┌────────

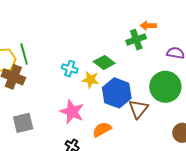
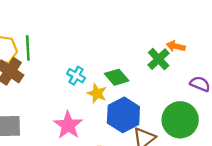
green cross: (136, 40) -> (159, 59), turned -36

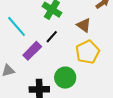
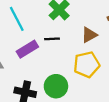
brown triangle: (84, 25) -> (89, 35), turned 42
black line: (52, 37) -> (52, 39), turned 32

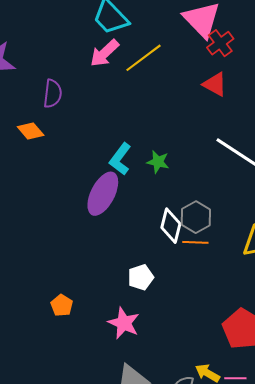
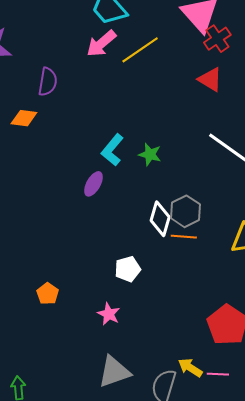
orange diamond: (31, 131) -> (24, 118), turned -44
purple ellipse: (103, 194) -> (93, 184), size x0.6
pink star: (124, 323) -> (109, 314), size x0.7

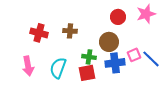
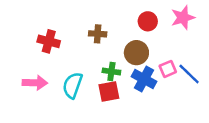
brown cross: (70, 31) -> (98, 34), moved
blue cross: (115, 63) -> (144, 79), turned 36
pink arrow: (28, 66) -> (35, 83), turned -78

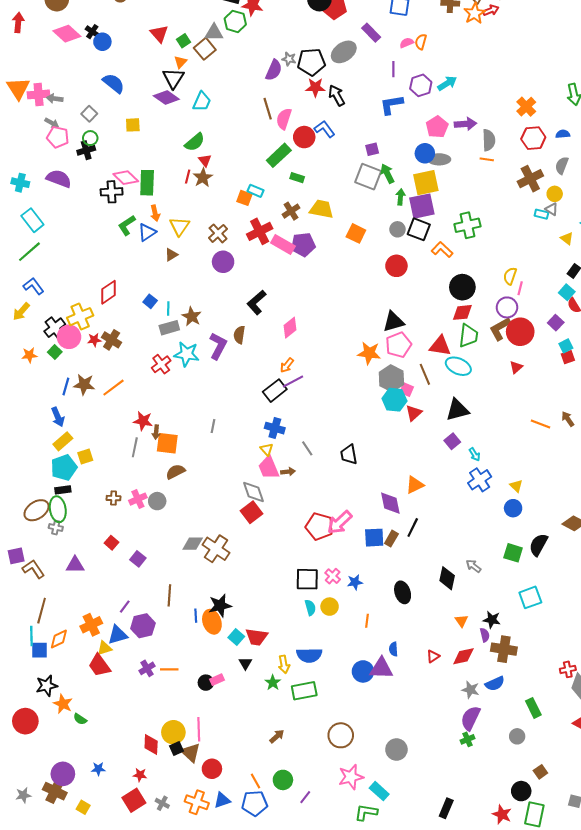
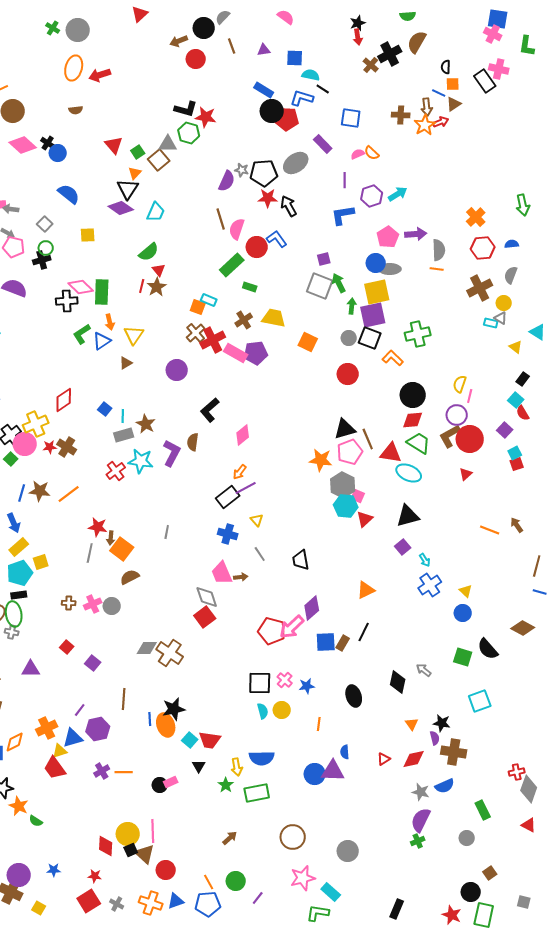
orange semicircle: (421, 42) -> (372, 153), turned -63
brown cross: (218, 233) -> (196, 333), moved
green trapezoid: (468, 336) -> (419, 443), turned -65
brown line: (425, 374) -> (368, 439), moved
orange square: (167, 443) -> (122, 549), turned 30
yellow triangle: (267, 449) -> (257, 520), moved
purple diamond: (390, 503) -> (312, 608), moved, turned 60
black semicircle: (538, 545) -> (488, 649), turned -70

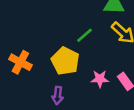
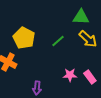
yellow pentagon: (65, 61) -> (24, 38), moved

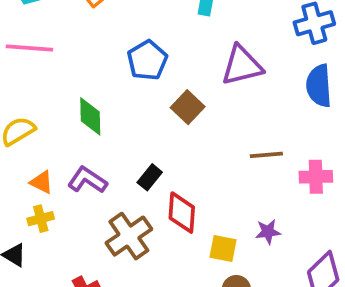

└────────

Exercise objective: The answer must be an exact reproduction of the records, with every picture left out.

Written solution:
green cross: (136, 40) -> (159, 59), turned -36

brown triangle: (84, 25) -> (89, 35), turned 42
black line: (52, 37) -> (52, 39), turned 32

orange diamond: (31, 131) -> (24, 118), turned -44
purple ellipse: (103, 194) -> (93, 184), size x0.6
pink star: (124, 323) -> (109, 314), size x0.7

brown cross: (70, 31) -> (98, 34), moved
blue cross: (115, 63) -> (144, 79), turned 36
pink arrow: (28, 66) -> (35, 83), turned -78

orange semicircle: (421, 42) -> (372, 153), turned -63
brown cross: (218, 233) -> (196, 333), moved
green trapezoid: (468, 336) -> (419, 443), turned -65
brown line: (425, 374) -> (368, 439), moved
orange square: (167, 443) -> (122, 549), turned 30
yellow triangle: (267, 449) -> (257, 520), moved
purple diamond: (390, 503) -> (312, 608), moved, turned 60
black semicircle: (538, 545) -> (488, 649), turned -70

yellow pentagon: (65, 61) -> (24, 38), moved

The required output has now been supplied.